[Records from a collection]
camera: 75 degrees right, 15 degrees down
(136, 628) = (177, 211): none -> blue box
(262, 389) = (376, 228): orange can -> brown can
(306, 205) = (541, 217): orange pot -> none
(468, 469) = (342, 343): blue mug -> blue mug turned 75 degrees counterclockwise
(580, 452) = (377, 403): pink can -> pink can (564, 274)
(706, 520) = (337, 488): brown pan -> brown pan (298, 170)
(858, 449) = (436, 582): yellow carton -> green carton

§ **WORK INSTRUCTION**
Please let your answer be exactly the lines from the one holding "(580, 452) = (377, 403): pink" through the last line of the entries above, both ends included.

§ **FINISHED TASK**
(580, 452) = (377, 403): pink can -> pink can (564, 274)
(706, 520) = (337, 488): brown pan -> brown pan (298, 170)
(858, 449) = (436, 582): yellow carton -> green carton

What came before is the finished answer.